**Task details**:
Where the string "move" shows up in a line of the records, copy that line.

Before-and-after scene images
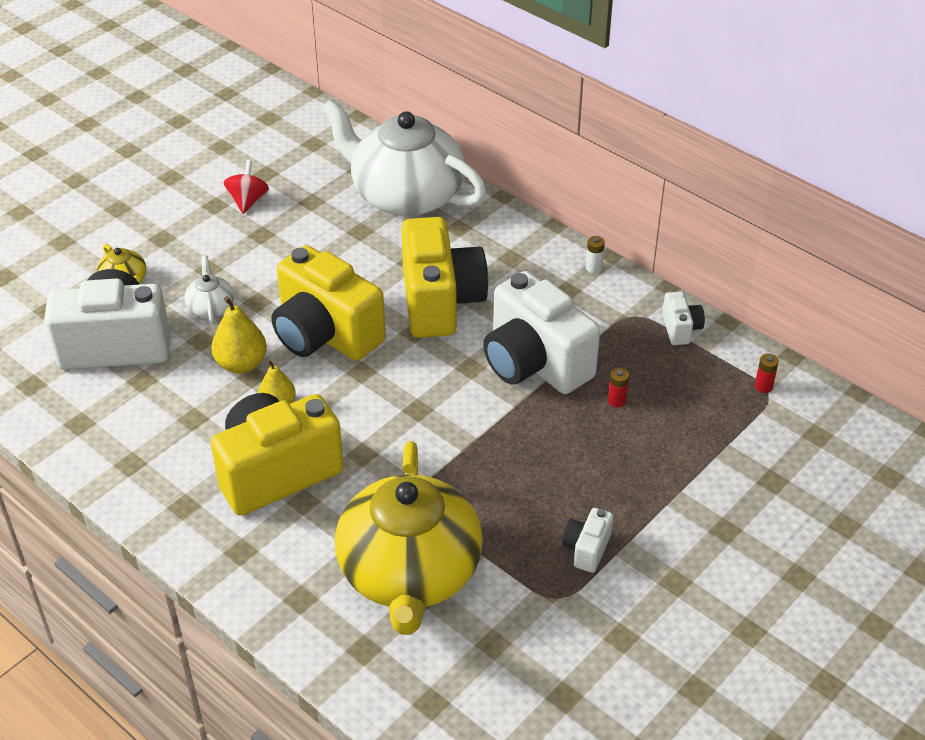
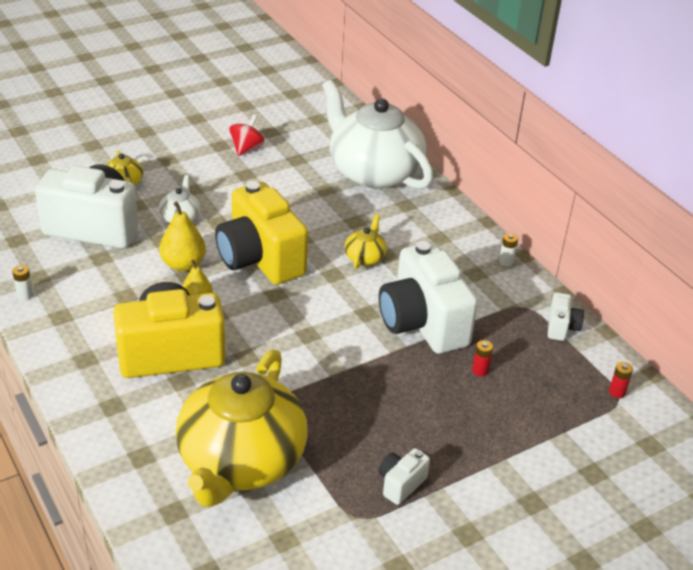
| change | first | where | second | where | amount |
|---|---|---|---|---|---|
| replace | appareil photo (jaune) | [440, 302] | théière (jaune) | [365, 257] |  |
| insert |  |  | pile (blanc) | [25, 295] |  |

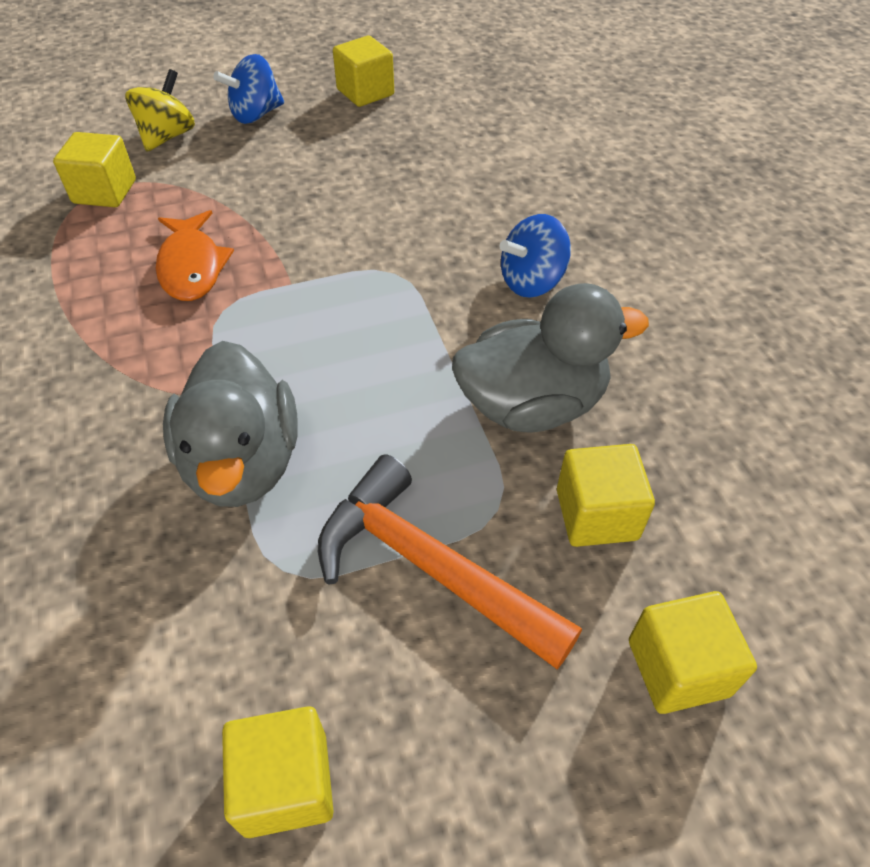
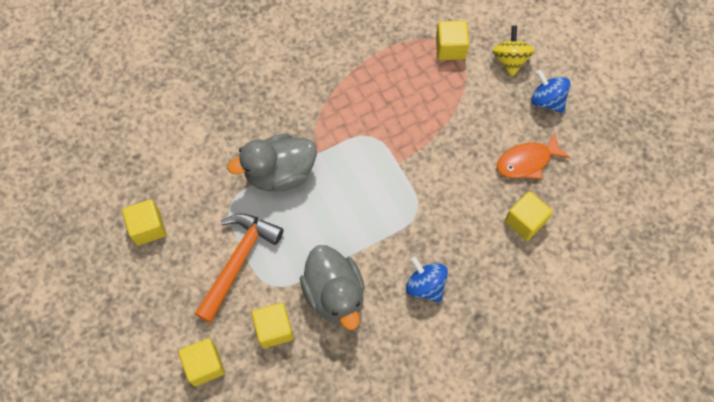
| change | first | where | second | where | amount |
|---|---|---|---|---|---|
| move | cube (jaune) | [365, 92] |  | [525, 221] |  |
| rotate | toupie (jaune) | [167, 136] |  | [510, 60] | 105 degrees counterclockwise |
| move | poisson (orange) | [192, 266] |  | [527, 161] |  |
...
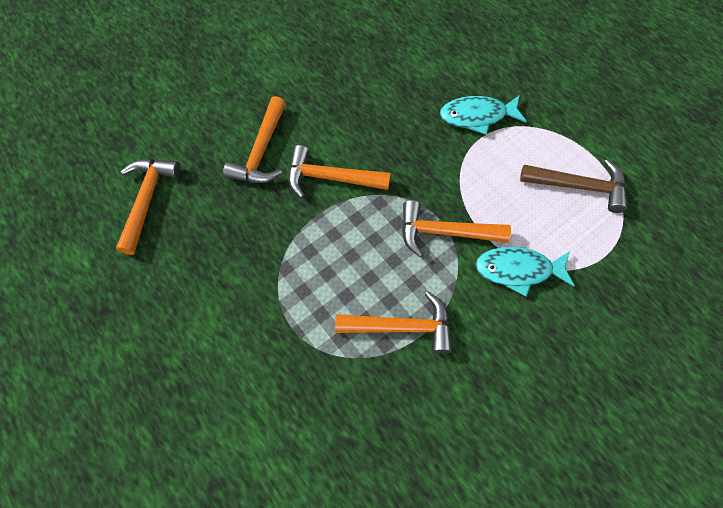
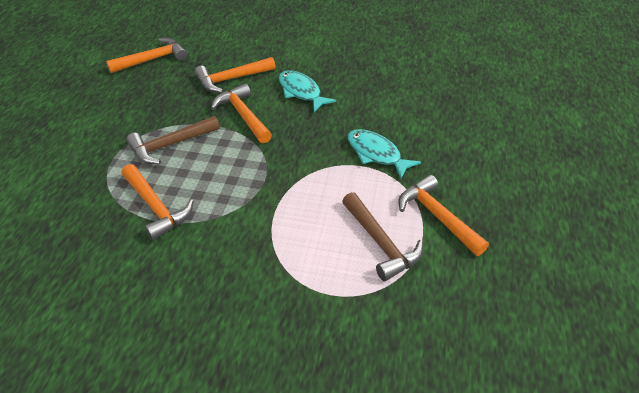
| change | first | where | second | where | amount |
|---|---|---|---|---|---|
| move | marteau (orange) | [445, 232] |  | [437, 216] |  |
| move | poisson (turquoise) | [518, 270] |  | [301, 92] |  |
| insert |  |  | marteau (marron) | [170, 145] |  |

**Result**:
| move | cube (jaune) | [365, 92] |  | [525, 221] |  |
| move | poisson (orange) | [192, 266] |  | [527, 161] |  |
| move | marteau (orange) | [445, 232] |  | [437, 216] |  |
| move | poisson (turquoise) | [518, 270] |  | [301, 92] |  |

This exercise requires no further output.